Scene difference descriptions:
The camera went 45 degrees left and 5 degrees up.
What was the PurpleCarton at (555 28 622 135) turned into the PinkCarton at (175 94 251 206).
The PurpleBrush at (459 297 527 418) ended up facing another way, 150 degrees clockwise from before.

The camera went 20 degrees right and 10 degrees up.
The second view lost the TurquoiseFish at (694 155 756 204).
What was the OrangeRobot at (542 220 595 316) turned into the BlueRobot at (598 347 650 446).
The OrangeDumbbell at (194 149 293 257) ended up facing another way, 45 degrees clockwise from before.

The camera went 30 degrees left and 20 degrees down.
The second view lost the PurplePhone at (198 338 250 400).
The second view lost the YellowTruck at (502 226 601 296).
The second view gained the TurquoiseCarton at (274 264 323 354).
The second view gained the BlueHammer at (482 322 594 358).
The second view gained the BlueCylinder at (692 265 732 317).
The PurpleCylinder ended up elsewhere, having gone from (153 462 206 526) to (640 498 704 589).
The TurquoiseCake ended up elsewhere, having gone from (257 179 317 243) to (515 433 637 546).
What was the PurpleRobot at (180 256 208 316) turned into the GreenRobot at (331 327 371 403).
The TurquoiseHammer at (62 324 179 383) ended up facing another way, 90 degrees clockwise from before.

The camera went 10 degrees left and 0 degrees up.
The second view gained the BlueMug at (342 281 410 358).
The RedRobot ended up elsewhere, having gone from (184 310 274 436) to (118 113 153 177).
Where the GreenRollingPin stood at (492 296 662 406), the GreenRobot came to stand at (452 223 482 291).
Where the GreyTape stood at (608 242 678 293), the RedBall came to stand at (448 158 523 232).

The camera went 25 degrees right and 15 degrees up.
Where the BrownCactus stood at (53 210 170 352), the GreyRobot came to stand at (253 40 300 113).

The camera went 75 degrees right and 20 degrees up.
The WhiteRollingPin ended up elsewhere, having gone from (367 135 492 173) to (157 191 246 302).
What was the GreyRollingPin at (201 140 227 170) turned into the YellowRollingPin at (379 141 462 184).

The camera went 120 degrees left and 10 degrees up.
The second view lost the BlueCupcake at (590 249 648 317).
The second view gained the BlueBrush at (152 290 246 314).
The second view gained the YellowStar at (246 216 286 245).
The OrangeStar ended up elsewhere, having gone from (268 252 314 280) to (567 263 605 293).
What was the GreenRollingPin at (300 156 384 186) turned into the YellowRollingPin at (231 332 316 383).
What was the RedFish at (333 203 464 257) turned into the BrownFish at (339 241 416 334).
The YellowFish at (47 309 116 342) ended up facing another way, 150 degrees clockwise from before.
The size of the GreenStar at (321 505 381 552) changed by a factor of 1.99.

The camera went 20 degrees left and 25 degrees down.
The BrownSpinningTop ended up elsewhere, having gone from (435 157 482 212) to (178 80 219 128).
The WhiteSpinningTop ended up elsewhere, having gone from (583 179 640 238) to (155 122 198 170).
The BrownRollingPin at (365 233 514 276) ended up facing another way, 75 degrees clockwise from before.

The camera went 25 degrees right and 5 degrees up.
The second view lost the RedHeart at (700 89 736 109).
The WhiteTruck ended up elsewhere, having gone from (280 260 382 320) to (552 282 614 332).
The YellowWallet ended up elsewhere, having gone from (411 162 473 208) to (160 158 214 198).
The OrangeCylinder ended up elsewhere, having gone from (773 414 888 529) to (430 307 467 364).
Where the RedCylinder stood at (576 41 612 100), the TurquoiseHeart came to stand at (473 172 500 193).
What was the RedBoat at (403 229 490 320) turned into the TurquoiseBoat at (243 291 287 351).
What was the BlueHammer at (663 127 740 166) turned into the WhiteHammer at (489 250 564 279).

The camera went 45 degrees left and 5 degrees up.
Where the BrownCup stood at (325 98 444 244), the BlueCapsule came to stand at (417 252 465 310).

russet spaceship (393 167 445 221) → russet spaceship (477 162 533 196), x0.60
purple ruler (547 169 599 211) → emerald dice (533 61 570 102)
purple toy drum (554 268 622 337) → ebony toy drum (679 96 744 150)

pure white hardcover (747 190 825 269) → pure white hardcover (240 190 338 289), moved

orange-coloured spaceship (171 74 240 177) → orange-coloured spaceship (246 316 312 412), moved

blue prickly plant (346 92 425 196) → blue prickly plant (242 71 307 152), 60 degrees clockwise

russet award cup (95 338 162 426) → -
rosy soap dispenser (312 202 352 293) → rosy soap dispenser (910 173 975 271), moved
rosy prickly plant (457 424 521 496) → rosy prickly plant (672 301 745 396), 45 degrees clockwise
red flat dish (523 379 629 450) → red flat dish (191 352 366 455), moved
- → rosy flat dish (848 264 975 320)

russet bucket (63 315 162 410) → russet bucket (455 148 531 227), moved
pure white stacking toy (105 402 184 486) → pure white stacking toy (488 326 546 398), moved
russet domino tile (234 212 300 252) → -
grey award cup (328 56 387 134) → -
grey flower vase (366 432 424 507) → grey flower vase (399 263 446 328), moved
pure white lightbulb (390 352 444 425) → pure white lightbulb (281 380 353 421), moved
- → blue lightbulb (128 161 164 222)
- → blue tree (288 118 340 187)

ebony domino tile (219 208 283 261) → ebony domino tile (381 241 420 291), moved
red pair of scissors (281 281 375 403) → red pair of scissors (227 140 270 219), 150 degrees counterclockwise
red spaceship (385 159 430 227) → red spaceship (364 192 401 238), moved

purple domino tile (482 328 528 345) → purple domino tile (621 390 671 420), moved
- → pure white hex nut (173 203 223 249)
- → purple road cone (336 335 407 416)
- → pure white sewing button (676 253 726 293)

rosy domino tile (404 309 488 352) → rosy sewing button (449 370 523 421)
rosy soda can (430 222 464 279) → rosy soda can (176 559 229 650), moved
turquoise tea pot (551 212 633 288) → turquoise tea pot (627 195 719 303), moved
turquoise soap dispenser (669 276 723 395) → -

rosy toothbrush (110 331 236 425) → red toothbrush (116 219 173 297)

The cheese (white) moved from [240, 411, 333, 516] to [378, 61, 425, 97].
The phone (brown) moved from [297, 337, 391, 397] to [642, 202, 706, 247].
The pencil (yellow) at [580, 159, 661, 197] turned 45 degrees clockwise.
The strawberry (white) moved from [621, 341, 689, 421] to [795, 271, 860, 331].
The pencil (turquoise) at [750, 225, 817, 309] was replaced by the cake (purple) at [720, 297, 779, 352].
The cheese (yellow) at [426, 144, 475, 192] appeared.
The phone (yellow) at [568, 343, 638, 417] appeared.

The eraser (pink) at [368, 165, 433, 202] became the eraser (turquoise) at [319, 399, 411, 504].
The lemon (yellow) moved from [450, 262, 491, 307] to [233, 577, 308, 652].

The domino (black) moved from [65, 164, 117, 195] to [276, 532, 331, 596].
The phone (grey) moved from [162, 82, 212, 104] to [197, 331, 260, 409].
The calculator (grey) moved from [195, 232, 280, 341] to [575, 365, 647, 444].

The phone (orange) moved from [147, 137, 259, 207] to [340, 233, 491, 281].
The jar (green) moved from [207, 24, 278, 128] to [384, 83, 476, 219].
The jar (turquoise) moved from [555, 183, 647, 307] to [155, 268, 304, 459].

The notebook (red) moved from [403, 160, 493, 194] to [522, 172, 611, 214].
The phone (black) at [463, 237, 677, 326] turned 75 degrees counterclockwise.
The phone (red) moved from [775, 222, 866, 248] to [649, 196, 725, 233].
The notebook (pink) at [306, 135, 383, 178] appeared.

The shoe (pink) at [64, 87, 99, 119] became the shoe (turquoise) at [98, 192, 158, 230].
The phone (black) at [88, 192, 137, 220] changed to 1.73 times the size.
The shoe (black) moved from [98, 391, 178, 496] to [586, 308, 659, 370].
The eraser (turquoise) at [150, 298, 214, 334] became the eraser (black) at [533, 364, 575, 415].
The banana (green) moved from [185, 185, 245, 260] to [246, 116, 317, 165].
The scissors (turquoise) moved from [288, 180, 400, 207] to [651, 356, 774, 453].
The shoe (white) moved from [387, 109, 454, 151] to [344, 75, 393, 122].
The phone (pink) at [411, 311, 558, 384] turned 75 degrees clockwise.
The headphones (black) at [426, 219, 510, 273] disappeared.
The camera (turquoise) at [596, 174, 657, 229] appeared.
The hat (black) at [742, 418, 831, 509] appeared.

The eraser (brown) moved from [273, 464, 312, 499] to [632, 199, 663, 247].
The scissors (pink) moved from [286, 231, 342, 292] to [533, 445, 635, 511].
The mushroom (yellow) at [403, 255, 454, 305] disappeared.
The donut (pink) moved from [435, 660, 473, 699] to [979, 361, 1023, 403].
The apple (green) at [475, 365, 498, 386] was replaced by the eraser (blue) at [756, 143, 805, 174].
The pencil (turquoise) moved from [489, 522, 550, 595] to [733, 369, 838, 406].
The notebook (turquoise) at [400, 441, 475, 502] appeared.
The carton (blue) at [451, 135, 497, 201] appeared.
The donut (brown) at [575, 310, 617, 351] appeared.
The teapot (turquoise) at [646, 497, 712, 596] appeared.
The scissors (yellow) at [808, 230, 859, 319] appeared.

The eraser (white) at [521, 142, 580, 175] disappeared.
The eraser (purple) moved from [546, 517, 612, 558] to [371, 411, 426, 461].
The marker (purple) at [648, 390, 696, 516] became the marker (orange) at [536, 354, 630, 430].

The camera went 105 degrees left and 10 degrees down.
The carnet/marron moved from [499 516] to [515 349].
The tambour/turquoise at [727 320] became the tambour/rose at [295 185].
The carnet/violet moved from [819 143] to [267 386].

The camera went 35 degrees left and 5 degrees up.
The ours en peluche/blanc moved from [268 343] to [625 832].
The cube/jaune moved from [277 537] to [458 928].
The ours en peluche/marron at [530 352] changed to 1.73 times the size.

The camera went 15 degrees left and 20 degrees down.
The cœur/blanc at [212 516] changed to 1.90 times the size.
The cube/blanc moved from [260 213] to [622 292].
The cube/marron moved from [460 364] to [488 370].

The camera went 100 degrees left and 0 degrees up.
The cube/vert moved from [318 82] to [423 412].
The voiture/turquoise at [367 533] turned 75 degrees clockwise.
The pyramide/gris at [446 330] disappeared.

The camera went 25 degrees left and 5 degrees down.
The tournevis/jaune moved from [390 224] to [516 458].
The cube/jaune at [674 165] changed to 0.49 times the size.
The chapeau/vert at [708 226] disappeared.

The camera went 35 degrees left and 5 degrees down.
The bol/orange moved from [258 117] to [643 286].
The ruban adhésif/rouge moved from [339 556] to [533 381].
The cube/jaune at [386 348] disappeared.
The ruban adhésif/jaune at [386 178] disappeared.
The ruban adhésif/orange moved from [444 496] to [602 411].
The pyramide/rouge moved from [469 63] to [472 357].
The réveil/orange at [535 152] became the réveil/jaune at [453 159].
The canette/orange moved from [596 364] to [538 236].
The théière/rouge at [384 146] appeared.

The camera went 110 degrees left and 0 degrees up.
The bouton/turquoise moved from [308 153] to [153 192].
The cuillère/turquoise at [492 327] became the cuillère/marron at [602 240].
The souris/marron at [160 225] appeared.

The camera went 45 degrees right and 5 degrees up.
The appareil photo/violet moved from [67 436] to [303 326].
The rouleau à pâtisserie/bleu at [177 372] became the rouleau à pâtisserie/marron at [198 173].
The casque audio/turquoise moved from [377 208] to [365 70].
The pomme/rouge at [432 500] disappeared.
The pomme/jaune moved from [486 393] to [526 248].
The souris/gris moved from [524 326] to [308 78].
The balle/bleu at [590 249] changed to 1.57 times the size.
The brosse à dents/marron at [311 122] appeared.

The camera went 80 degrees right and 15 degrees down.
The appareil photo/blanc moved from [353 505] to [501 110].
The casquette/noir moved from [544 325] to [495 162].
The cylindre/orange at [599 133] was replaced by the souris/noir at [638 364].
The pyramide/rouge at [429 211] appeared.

[Your task] Lines after the one containing "What was the PurpleCarton" are left out; every line from the start of the entries through that line is restated word for word.

[Written solution]
The camera went 45 degrees left and 5 degrees up.
What was the PurpleCarton at (555 28 622 135) turned into the PinkCarton at (175 94 251 206).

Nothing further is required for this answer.